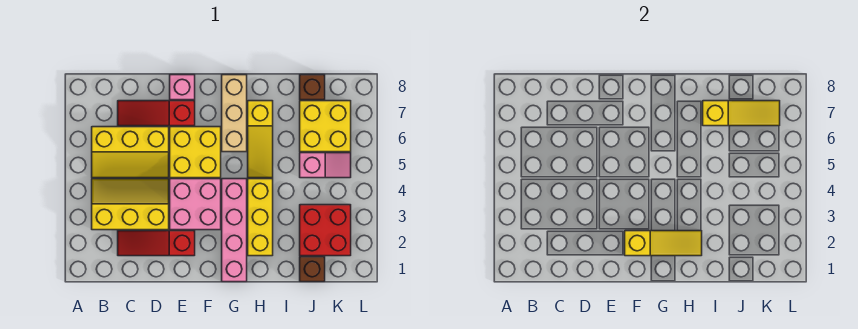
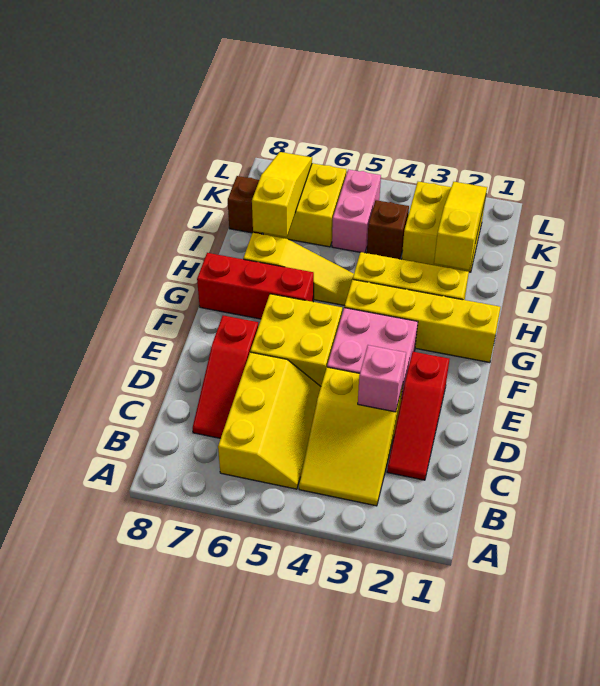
yellow slope B3:D4 level 1 top 3 -> yellow slope B3:D4 level 1 top D
pink brick E8 level 1 -> pink brick D3 level 2
yellow slope F2:H2 level 2 top F -> yellow slope I2:K2 level 2 top I
pink brick G1:G4 level 1 -> yellow brick G1:G4 level 1
tan brick G6:G8 level 1 -> red brick G6:G8 level 1
brown brick J1 level 1 -> brown brick J4 level 1
red brick J2:K3 level 1 -> yellow brick J2:K3 level 1
pink slope J5:K5 level 1 top J -> pink brick J5:K5 level 1

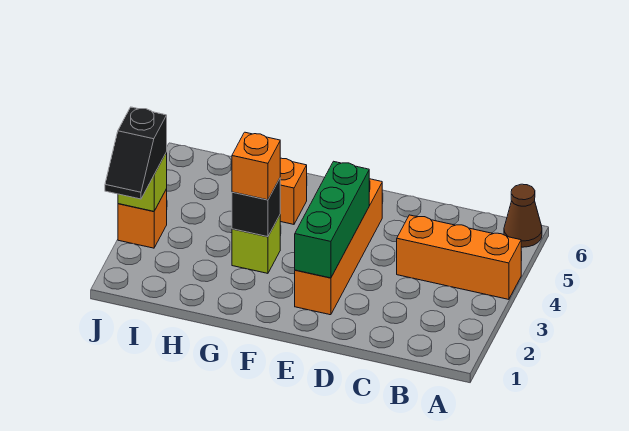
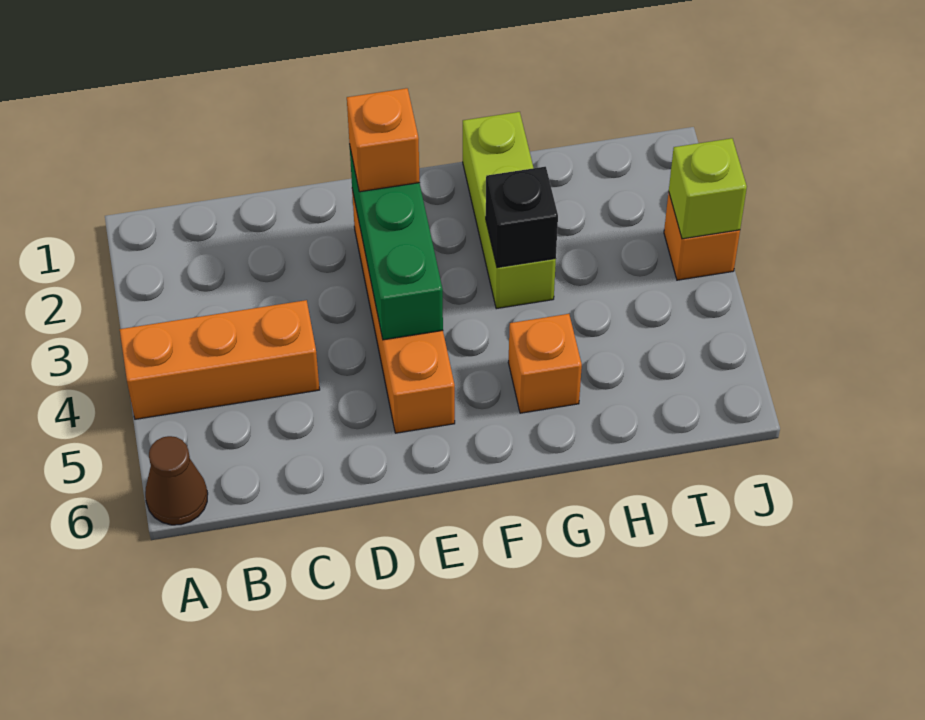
lime brick G3 level 1 -> lime brick G1:G3 level 1
orange brick G3 level 3 -> orange brick E2 level 3
black slope J2:J3 level 3 top 3 -> none

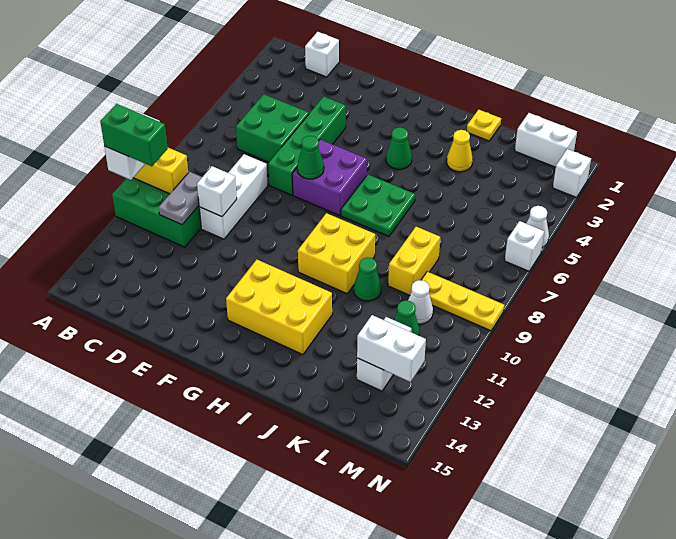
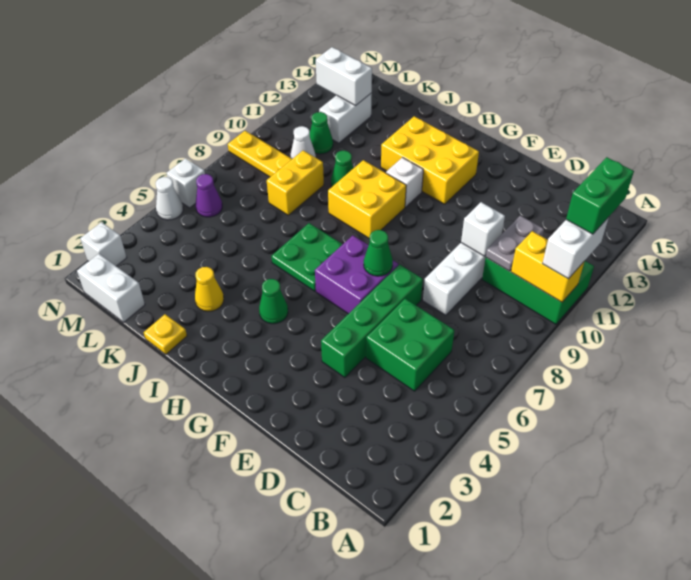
green brick A11:B11 level 4 -> green brick A11:A12 level 4
white brick C1 level 1 -> white brick H11 level 1
none -> purple cone M6 level 1

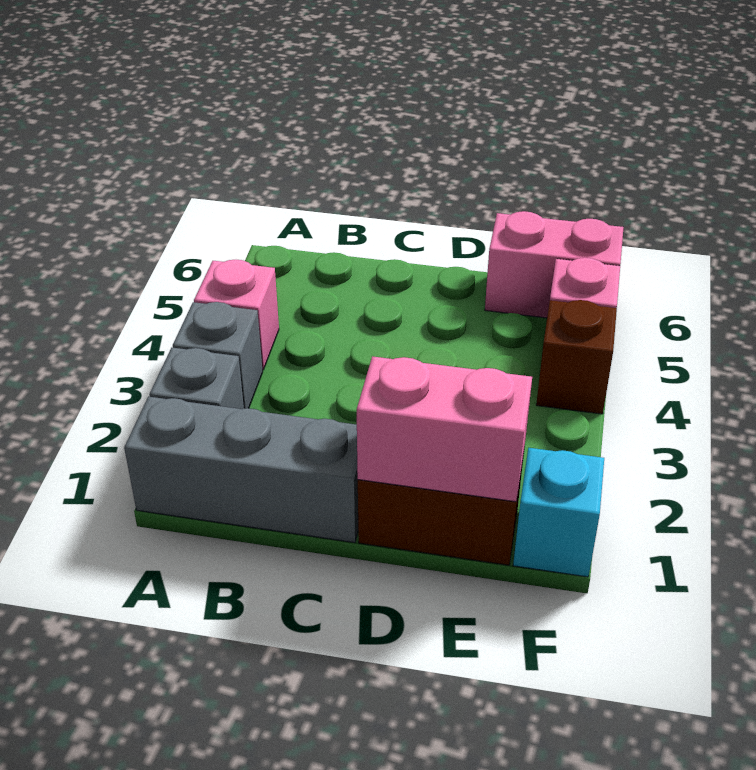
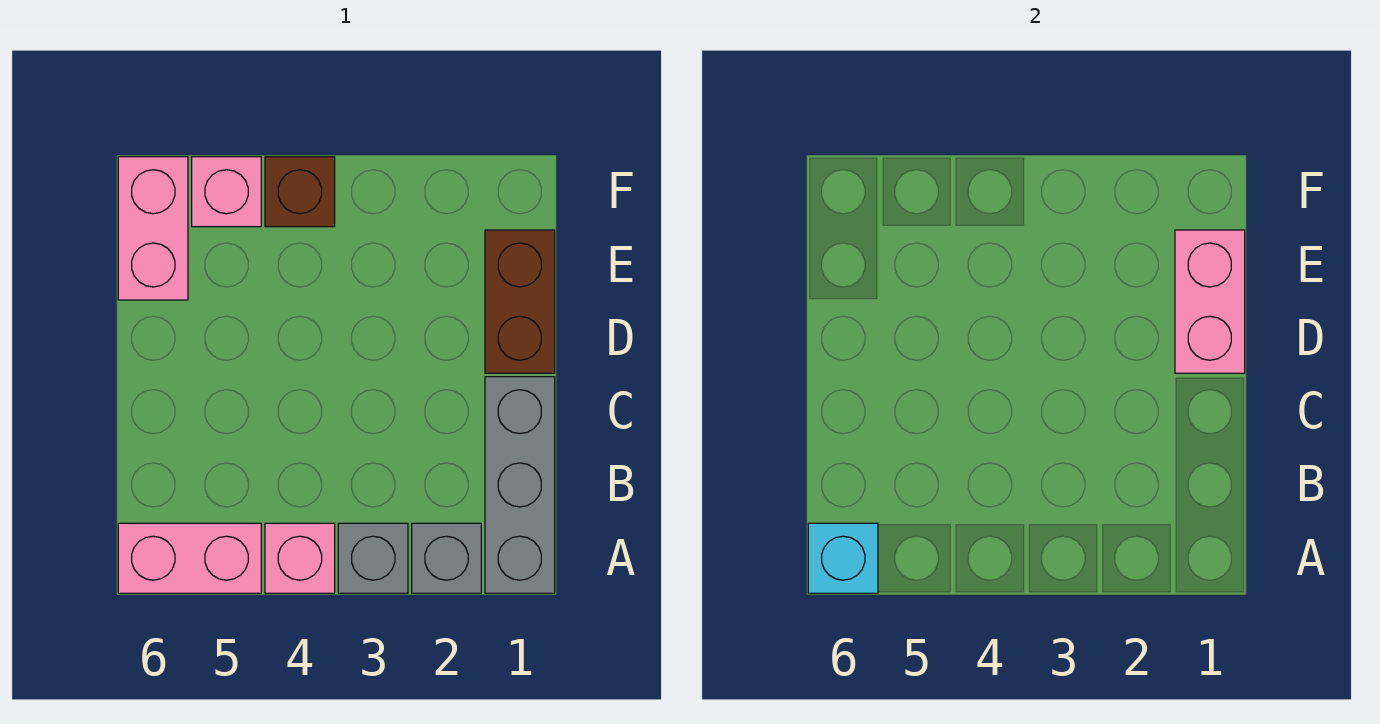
none -> pink brick A5:A6 level 1
cyan brick F1 level 1 -> cyan brick A6 level 2

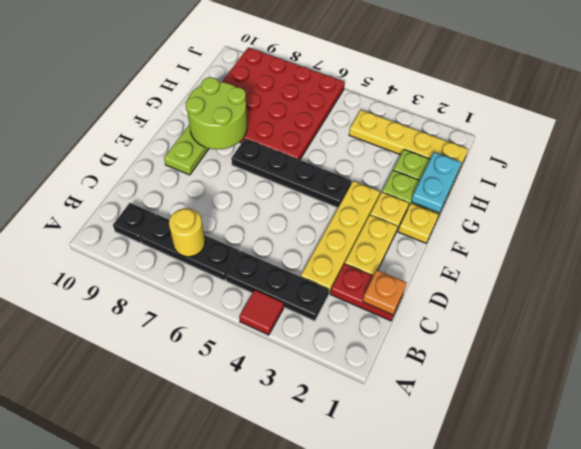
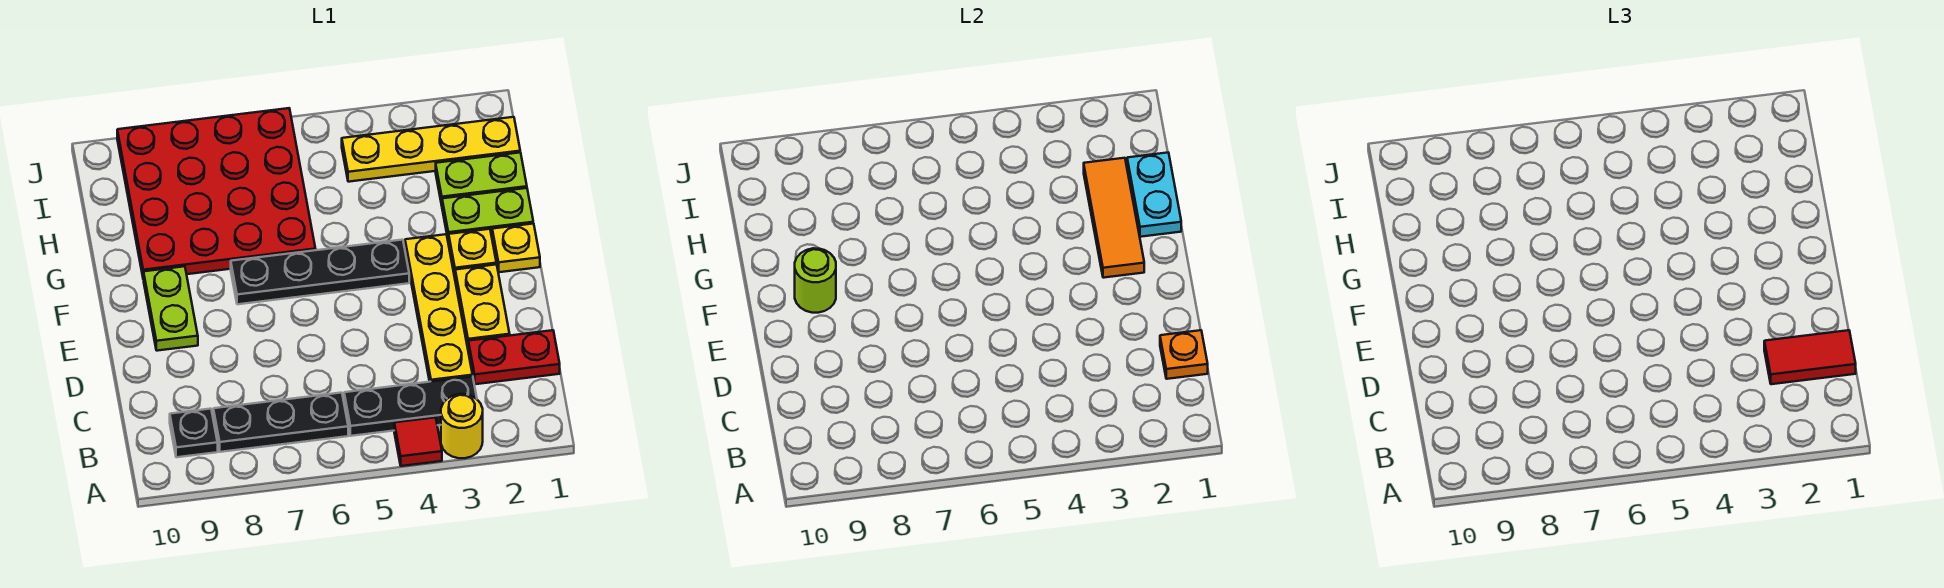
yellow round brick B7 level 2 -> yellow round brick A3 level 1
none -> red tile C1:C2 level 3
none -> orange tile F2:H2 level 2
lime round brick F8:G9 level 2 -> lime round brick F9 level 2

REQUIREMENT » Go through the listing above and copy each line where the string "pink" appears.

OUTPUT BELOW »
pink brick E8 level 1 -> pink brick D3 level 2
pink brick G1:G4 level 1 -> yellow brick G1:G4 level 1
pink slope J5:K5 level 1 top J -> pink brick J5:K5 level 1
none -> pink brick A5:A6 level 1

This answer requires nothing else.